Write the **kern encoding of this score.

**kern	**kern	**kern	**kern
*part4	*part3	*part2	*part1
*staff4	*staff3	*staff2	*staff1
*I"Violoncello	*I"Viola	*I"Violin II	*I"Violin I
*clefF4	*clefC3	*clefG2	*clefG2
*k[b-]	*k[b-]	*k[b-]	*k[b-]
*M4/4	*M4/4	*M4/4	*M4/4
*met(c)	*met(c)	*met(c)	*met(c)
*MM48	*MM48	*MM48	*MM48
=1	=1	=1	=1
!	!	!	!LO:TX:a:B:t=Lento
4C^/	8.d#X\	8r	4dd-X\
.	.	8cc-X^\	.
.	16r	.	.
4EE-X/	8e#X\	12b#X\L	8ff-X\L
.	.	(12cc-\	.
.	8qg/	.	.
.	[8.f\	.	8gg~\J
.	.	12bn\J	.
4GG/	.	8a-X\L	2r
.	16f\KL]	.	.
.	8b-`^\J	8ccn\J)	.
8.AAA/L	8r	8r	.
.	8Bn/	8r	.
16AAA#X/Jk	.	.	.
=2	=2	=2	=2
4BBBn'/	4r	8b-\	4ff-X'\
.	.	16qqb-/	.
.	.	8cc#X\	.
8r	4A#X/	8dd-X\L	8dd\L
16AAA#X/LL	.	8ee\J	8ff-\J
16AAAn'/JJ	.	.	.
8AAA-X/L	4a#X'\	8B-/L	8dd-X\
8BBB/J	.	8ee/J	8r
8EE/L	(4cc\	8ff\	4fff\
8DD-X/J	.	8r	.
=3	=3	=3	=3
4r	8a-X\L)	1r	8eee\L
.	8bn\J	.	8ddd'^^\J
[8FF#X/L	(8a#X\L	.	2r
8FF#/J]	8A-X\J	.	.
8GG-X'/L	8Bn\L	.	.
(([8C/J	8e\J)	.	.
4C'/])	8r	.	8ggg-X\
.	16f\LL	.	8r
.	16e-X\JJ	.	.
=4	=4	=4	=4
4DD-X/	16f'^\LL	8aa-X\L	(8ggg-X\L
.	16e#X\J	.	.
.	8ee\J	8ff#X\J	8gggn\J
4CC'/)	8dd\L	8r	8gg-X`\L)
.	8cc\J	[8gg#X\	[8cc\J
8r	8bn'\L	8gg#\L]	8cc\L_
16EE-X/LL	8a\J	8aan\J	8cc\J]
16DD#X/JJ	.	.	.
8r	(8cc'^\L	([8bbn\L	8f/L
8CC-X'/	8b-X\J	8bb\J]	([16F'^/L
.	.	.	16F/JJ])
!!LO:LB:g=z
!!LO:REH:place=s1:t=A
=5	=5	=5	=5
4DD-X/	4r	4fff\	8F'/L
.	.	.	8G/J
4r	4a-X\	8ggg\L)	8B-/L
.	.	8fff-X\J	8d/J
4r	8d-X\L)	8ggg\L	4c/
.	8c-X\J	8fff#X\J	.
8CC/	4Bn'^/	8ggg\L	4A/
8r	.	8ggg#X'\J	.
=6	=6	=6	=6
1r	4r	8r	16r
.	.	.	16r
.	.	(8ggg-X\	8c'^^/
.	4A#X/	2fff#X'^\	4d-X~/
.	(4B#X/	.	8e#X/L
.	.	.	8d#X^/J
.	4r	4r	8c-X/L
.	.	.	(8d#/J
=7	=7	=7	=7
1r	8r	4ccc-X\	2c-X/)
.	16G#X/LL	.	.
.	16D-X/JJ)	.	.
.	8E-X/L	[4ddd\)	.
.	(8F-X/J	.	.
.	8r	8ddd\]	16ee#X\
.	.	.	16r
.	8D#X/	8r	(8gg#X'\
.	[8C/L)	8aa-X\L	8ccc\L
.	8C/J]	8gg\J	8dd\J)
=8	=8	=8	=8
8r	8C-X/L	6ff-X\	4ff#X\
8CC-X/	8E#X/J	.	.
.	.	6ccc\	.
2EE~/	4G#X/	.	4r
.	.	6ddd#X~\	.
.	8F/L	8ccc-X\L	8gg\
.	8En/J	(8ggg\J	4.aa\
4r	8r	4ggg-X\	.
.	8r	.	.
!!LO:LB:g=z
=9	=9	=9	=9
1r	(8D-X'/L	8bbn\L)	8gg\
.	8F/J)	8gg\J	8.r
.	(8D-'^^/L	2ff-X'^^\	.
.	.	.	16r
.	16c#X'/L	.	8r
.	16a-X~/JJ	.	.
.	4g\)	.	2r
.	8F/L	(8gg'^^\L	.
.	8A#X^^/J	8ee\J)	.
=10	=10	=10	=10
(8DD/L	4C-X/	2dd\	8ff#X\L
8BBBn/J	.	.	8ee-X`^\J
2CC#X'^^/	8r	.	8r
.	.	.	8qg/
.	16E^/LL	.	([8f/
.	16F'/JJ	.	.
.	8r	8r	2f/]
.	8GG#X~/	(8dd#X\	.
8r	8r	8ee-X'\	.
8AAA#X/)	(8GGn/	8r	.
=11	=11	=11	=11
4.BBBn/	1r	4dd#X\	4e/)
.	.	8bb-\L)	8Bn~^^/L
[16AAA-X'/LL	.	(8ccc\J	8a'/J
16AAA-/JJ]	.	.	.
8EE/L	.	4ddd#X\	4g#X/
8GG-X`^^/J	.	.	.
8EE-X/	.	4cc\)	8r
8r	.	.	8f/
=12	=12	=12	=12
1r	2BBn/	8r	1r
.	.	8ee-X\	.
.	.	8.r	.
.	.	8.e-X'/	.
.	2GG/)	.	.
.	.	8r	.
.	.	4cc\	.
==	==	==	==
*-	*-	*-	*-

▸ **GOAL OF THE EXERCISE**
Which lines above contain the string "kern", counting case? Locate each one and copy it in full.

▸ **CORRECT RESPONSE**
Write the **kern encoding of this score.
**kern	**kern	**kern	**kern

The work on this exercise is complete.